> [Record excerpts]

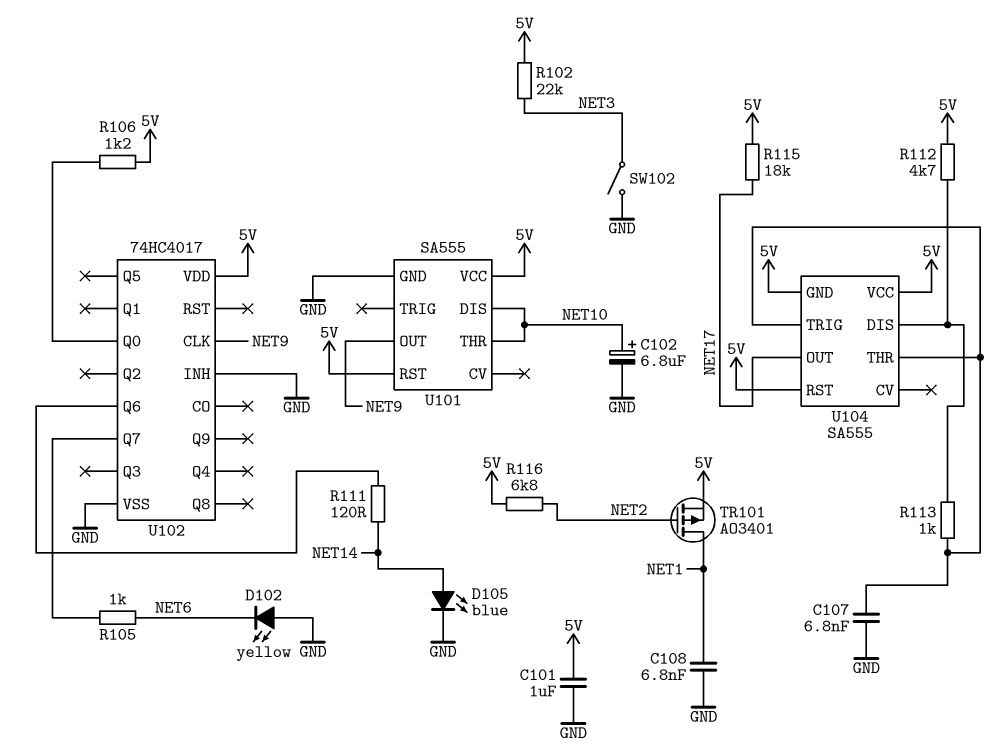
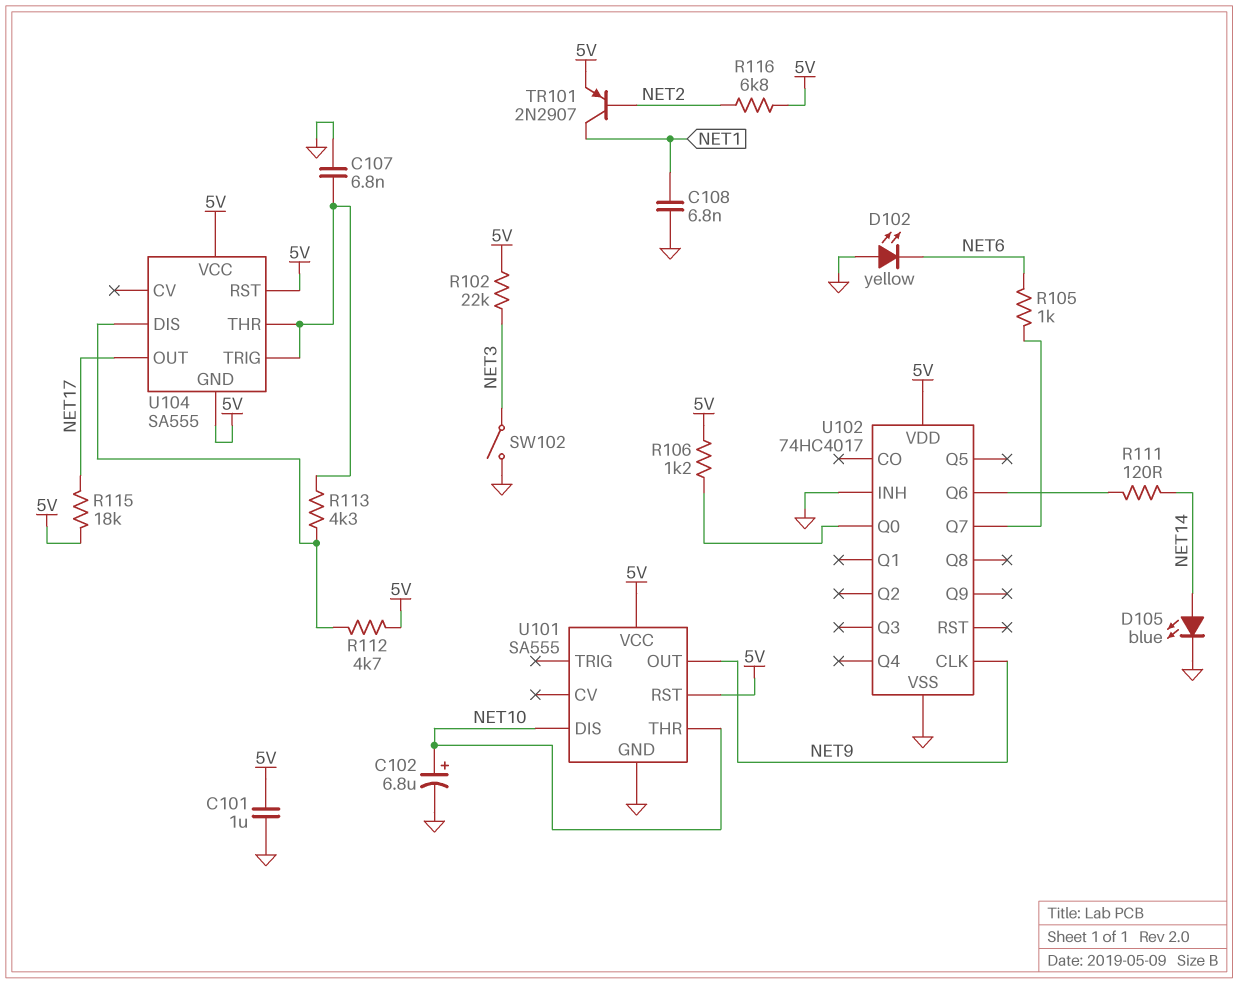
R113: 1k (U104/DIS, U104/THR) -> 4.3k (U104/DIS, U104/THR)
TR101: PMOS AO3401 (G NET2, D NET1, S 5V) -> PNP 2N2907 (B NET2, C NET1, E 5V)

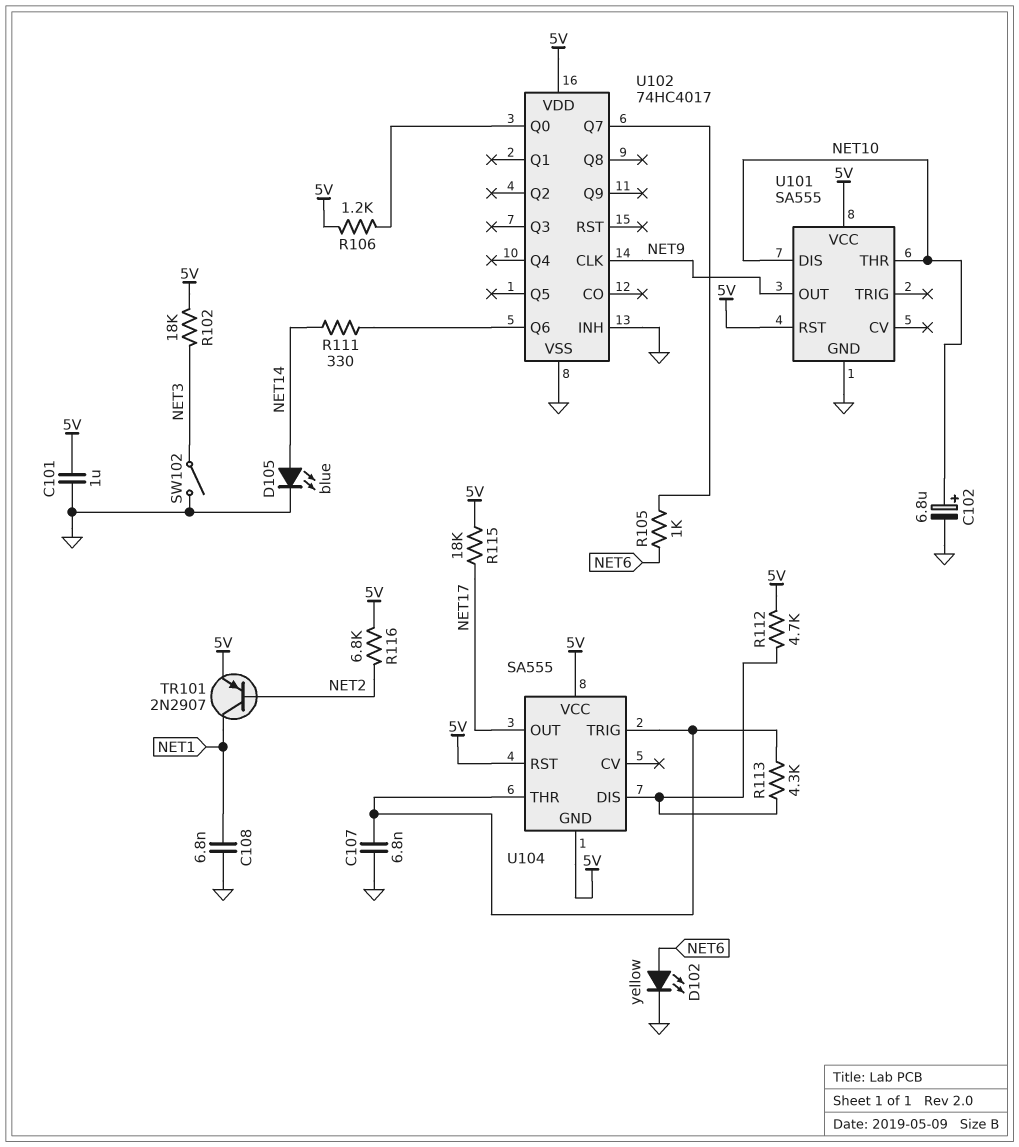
D102: LED yellow (A GND, K NET6) -> LED yellow (A NET6, K GND)
R102: 22k (5V, NET3) -> 18k (5V, NET3)
R111: 120 (NET14, U102/Q6) -> 330 (NET14, U102/Q6)

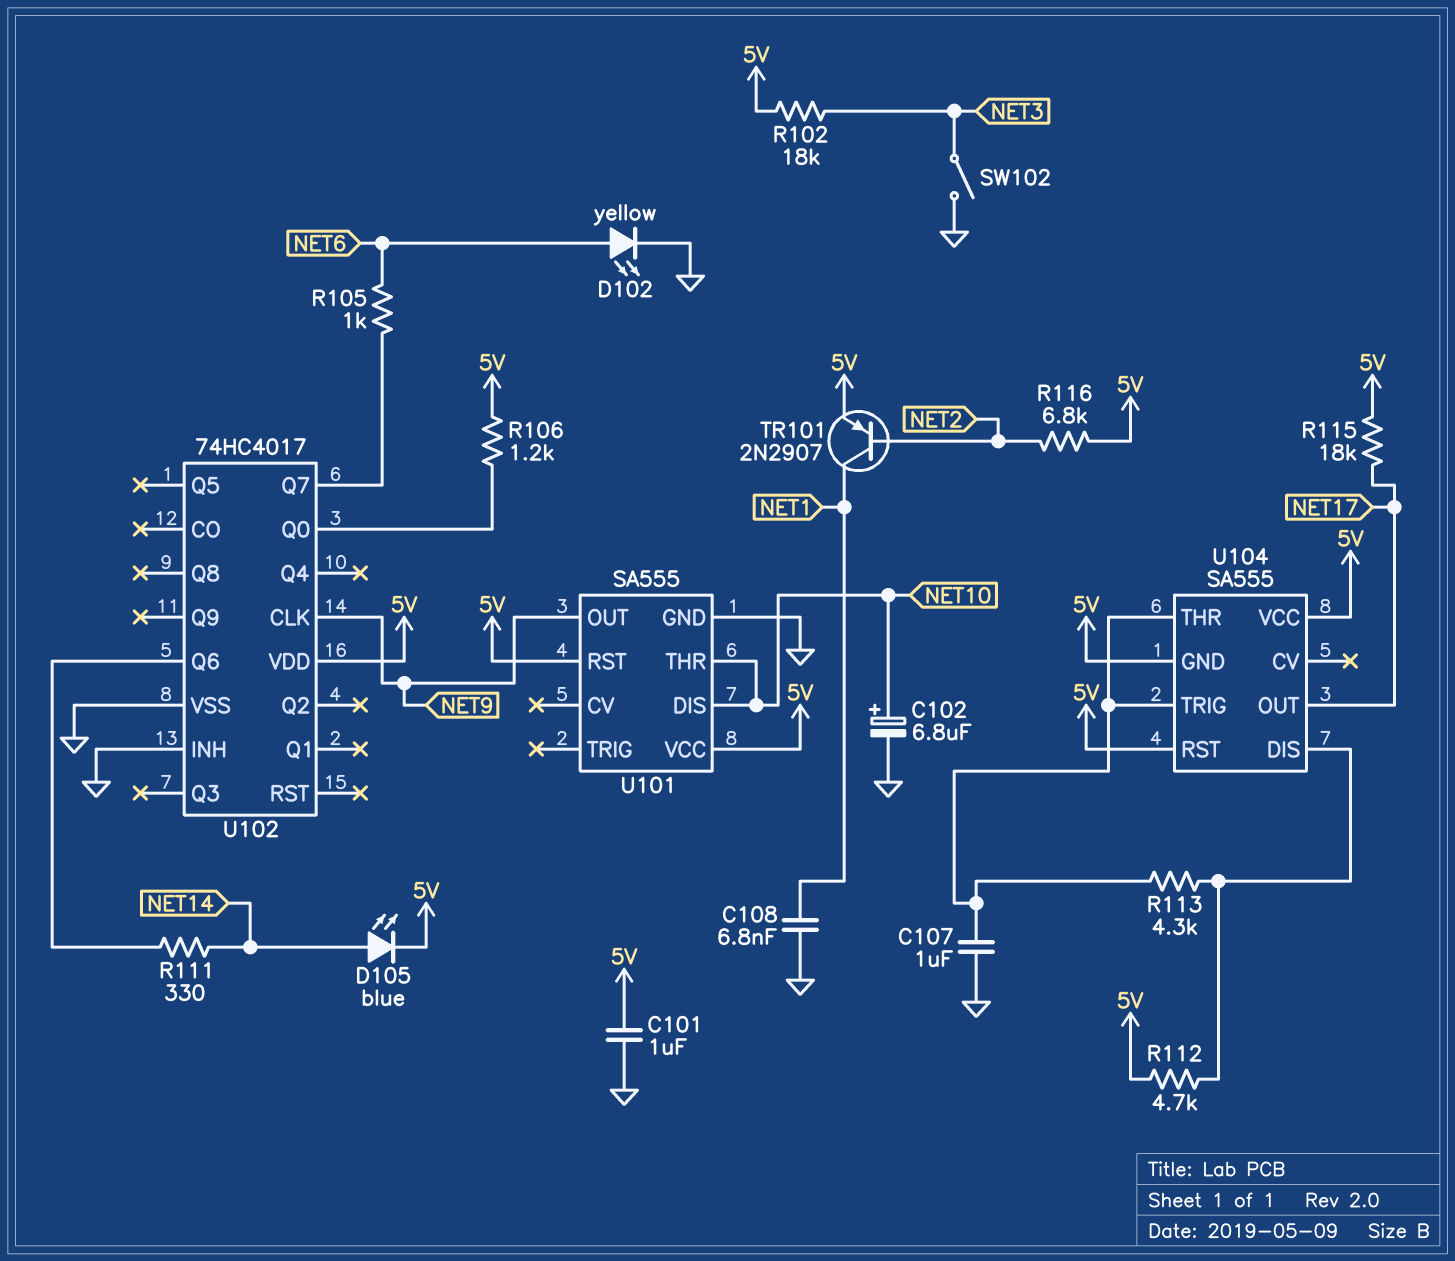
C107: 6.8nF (GND, U104/THR) -> 1uF (GND, U104/THR)
D105: LED blue (A NET14, K GND) -> LED blue (A NET14, K 5V)

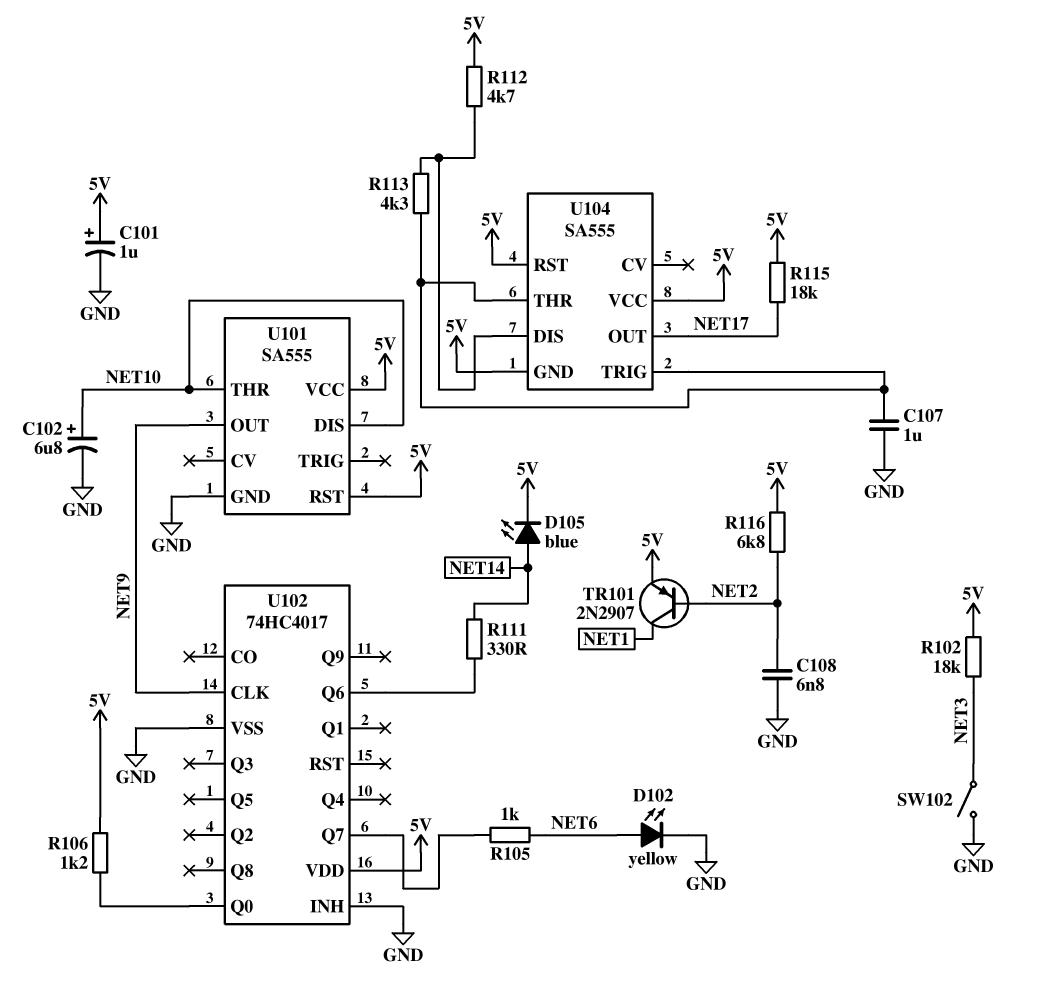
C101: 1uF (5V, GND) -> 1uF (plus 5V, minus GND)
C108: 6.8nF (GND, NET1) -> 6.8nF (GND, NET2)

> [Exercise requirements]
Return exactly the lines from the one containing "R102: 22k (5V, NET3) -> 18k (5V, NET3)" through the end of the records, leaving out every picture.

> [Solution to this problem]
R102: 22k (5V, NET3) -> 18k (5V, NET3)
R111: 120 (NET14, U102/Q6) -> 330 (NET14, U102/Q6)

C107: 6.8nF (GND, U104/THR) -> 1uF (GND, U104/THR)
D105: LED blue (A NET14, K GND) -> LED blue (A NET14, K 5V)

C101: 1uF (5V, GND) -> 1uF (plus 5V, minus GND)
C108: 6.8nF (GND, NET1) -> 6.8nF (GND, NET2)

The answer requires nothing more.